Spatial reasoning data

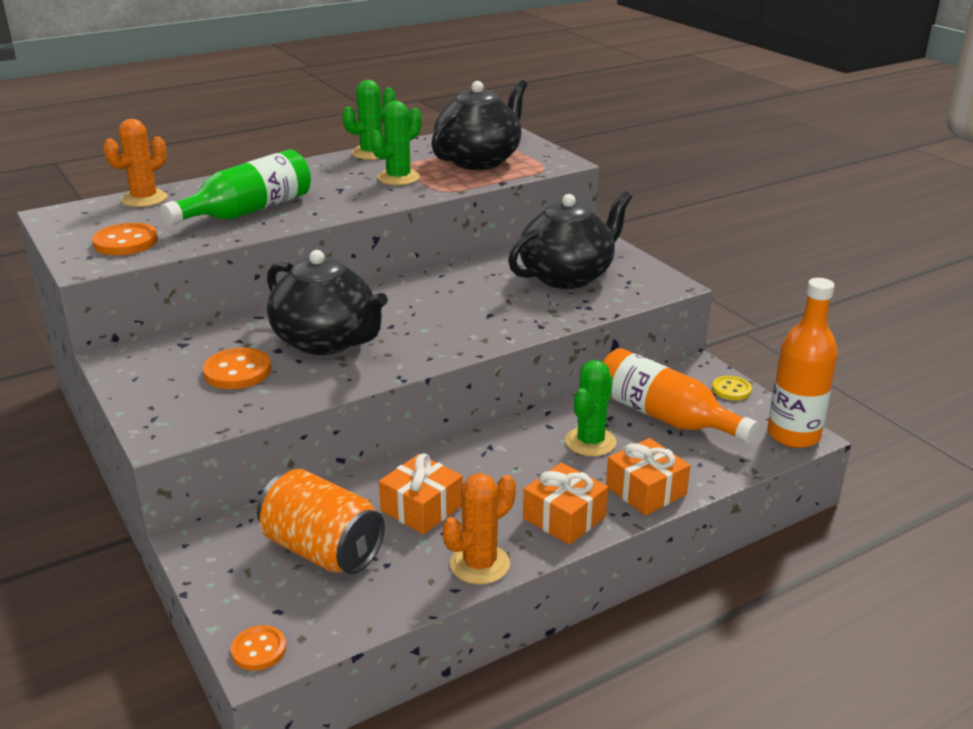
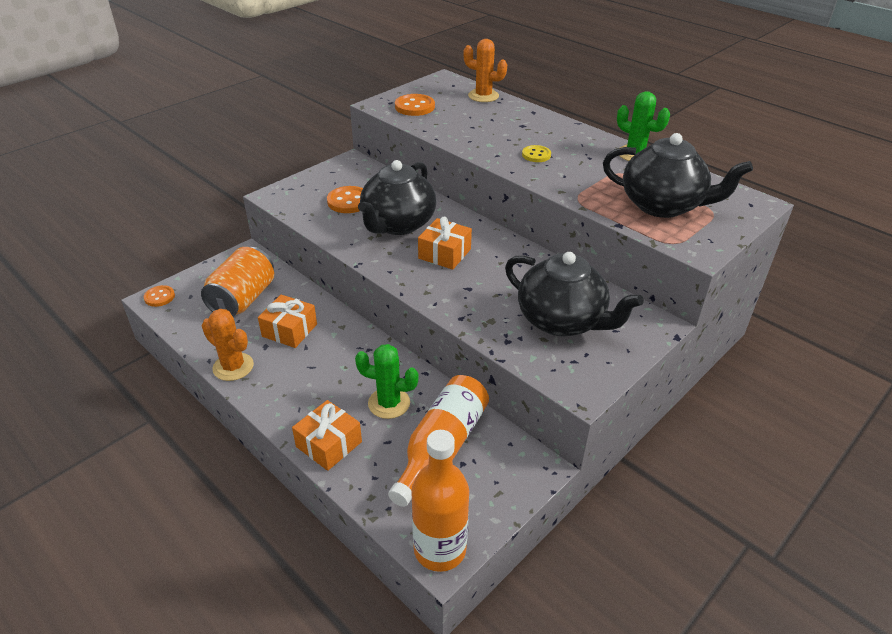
camera: 75 degrees right, 10 degrees up
(248, 211) = (484, 132): green bottle -> none
(398, 178) = (590, 175): green cactus -> none
(564, 517) = (288, 401): orange gift -> orange gift (444, 254)
(731, 389) = (507, 495): yellow button -> yellow button (536, 155)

* BRIEF:
Which lines hold the string "green"? Copy all of them from the data above.

* SOLUTION:
(248, 211) = (484, 132): green bottle -> none
(398, 178) = (590, 175): green cactus -> none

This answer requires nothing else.